=== Section Start ===

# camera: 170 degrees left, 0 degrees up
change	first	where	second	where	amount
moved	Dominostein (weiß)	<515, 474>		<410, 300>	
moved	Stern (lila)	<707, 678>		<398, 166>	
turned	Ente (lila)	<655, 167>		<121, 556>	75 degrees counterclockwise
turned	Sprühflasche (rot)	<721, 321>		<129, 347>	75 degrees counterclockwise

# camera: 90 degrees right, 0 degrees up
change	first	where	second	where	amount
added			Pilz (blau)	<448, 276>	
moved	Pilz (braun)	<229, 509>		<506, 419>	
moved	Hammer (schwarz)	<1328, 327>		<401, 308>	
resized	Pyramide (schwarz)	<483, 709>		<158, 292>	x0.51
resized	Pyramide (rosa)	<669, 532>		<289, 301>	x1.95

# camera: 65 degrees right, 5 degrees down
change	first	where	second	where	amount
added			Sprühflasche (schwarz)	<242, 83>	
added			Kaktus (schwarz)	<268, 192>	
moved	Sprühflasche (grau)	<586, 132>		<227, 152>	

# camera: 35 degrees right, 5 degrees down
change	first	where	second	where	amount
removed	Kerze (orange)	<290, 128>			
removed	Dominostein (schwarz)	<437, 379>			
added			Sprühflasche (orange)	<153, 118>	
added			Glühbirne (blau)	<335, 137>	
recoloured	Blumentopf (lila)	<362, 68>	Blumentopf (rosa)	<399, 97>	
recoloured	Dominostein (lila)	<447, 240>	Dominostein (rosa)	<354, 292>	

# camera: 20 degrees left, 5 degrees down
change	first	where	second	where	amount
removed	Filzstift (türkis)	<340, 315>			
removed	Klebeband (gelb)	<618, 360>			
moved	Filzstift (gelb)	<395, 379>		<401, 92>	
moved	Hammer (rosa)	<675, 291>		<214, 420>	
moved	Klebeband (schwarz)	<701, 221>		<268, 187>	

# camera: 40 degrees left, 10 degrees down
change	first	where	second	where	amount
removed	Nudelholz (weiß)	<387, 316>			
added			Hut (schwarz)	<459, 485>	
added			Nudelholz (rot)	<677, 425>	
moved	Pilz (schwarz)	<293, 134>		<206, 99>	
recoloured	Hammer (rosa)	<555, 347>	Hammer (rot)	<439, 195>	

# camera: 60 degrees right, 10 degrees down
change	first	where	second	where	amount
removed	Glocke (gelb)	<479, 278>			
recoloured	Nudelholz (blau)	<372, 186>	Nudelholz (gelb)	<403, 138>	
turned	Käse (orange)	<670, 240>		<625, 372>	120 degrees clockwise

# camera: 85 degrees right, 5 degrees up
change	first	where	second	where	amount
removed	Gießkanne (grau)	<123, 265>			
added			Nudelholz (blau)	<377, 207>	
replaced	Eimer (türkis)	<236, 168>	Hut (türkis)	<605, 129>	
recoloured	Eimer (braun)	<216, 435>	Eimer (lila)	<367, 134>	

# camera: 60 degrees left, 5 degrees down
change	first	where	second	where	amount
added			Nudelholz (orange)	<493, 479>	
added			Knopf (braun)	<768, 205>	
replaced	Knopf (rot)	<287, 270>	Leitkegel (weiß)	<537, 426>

=== Section End ===

## Problem details
Each record above has to be printed again, word for word.

## Completed task
# camera: 170 degrees left, 0 degrees up
change	first	where	second	where	amount
moved	Dominostein (weiß)	<515, 474>		<410, 300>	
moved	Stern (lila)	<707, 678>		<398, 166>	
turned	Ente (lila)	<655, 167>		<121, 556>	75 degrees counterclockwise
turned	Sprühflasche (rot)	<721, 321>		<129, 347>	75 degrees counterclockwise

# camera: 90 degrees right, 0 degrees up
change	first	where	second	where	amount
added			Pilz (blau)	<448, 276>	
moved	Pilz (braun)	<229, 509>		<506, 419>	
moved	Hammer (schwarz)	<1328, 327>		<401, 308>	
resized	Pyramide (schwarz)	<483, 709>		<158, 292>	x0.51
resized	Pyramide (rosa)	<669, 532>		<289, 301>	x1.95

# camera: 65 degrees right, 5 degrees down
change	first	where	second	where	amount
added			Sprühflasche (schwarz)	<242, 83>	
added			Kaktus (schwarz)	<268, 192>	
moved	Sprühflasche (grau)	<586, 132>		<227, 152>	

# camera: 35 degrees right, 5 degrees down
change	first	where	second	where	amount
removed	Kerze (orange)	<290, 128>			
removed	Dominostein (schwarz)	<437, 379>			
added			Sprühflasche (orange)	<153, 118>	
added			Glühbirne (blau)	<335, 137>	
recoloured	Blumentopf (lila)	<362, 68>	Blumentopf (rosa)	<399, 97>	
recoloured	Dominostein (lila)	<447, 240>	Dominostein (rosa)	<354, 292>	

# camera: 20 degrees left, 5 degrees down
change	first	where	second	where	amount
removed	Filzstift (türkis)	<340, 315>			
removed	Klebeband (gelb)	<618, 360>			
moved	Filzstift (gelb)	<395, 379>		<401, 92>	
moved	Hammer (rosa)	<675, 291>		<214, 420>	
moved	Klebeband (schwarz)	<701, 221>		<268, 187>	

# camera: 40 degrees left, 10 degrees down
change	first	where	second	where	amount
removed	Nudelholz (weiß)	<387, 316>			
added			Hut (schwarz)	<459, 485>	
added			Nudelholz (rot)	<677, 425>	
moved	Pilz (schwarz)	<293, 134>		<206, 99>	
recoloured	Hammer (rosa)	<555, 347>	Hammer (rot)	<439, 195>	

# camera: 60 degrees right, 10 degrees down
change	first	where	second	where	amount
removed	Glocke (gelb)	<479, 278>			
recoloured	Nudelholz (blau)	<372, 186>	Nudelholz (gelb)	<403, 138>	
turned	Käse (orange)	<670, 240>		<625, 372>	120 degrees clockwise

# camera: 85 degrees right, 5 degrees up
change	first	where	second	where	amount
removed	Gießkanne (grau)	<123, 265>			
added			Nudelholz (blau)	<377, 207>	
replaced	Eimer (türkis)	<236, 168>	Hut (türkis)	<605, 129>	
recoloured	Eimer (braun)	<216, 435>	Eimer (lila)	<367, 134>	

# camera: 60 degrees left, 5 degrees down
change	first	where	second	where	amount
added			Nudelholz (orange)	<493, 479>	
added			Knopf (braun)	<768, 205>	
replaced	Knopf (rot)	<287, 270>	Leitkegel (weiß)	<537, 426>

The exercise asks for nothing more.